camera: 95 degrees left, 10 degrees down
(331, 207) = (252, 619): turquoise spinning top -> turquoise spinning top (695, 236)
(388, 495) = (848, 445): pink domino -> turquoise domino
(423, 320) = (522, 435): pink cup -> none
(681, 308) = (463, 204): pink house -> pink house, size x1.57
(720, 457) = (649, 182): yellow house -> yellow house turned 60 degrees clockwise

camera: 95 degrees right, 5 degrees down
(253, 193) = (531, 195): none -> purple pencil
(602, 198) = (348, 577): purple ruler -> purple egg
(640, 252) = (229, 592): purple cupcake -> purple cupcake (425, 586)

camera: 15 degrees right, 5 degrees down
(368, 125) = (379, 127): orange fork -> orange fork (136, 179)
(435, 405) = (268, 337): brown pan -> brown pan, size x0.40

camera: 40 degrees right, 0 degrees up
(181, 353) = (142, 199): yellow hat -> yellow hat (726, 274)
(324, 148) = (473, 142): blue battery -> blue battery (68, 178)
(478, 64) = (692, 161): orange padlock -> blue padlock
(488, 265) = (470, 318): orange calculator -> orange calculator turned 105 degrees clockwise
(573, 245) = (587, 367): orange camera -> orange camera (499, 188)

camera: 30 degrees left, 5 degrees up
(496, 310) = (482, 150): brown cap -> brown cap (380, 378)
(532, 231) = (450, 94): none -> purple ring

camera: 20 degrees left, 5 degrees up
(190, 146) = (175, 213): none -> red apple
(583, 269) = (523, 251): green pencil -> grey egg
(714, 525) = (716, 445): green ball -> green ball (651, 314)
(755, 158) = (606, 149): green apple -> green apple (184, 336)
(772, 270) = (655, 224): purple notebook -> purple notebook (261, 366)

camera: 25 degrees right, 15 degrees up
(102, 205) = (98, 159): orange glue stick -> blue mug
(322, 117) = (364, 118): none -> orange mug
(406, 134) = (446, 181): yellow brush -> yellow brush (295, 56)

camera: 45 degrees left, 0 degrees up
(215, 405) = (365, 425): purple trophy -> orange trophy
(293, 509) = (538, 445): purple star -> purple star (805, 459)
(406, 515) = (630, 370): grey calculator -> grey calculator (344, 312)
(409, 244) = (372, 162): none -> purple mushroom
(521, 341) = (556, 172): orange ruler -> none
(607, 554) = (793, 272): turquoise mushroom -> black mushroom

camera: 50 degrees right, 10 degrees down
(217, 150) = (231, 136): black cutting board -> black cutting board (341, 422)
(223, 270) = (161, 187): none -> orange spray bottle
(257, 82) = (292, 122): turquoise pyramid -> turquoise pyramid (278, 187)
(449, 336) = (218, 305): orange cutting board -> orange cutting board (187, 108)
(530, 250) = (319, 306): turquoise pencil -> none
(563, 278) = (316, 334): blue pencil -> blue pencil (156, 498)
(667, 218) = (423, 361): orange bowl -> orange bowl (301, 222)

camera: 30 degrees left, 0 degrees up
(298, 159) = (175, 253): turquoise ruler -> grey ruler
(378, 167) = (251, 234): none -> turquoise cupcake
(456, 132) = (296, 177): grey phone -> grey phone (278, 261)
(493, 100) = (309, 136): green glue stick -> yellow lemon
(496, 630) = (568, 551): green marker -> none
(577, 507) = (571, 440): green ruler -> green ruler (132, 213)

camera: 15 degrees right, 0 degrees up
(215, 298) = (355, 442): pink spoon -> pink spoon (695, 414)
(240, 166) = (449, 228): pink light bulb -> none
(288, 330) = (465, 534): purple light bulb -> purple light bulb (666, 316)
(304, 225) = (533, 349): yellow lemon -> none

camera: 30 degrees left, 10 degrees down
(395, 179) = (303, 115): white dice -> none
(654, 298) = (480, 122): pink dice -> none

───

- Your assignment: Say how many lines in the listing above include "green". Give nothing but the number.

- Finished exercise: 6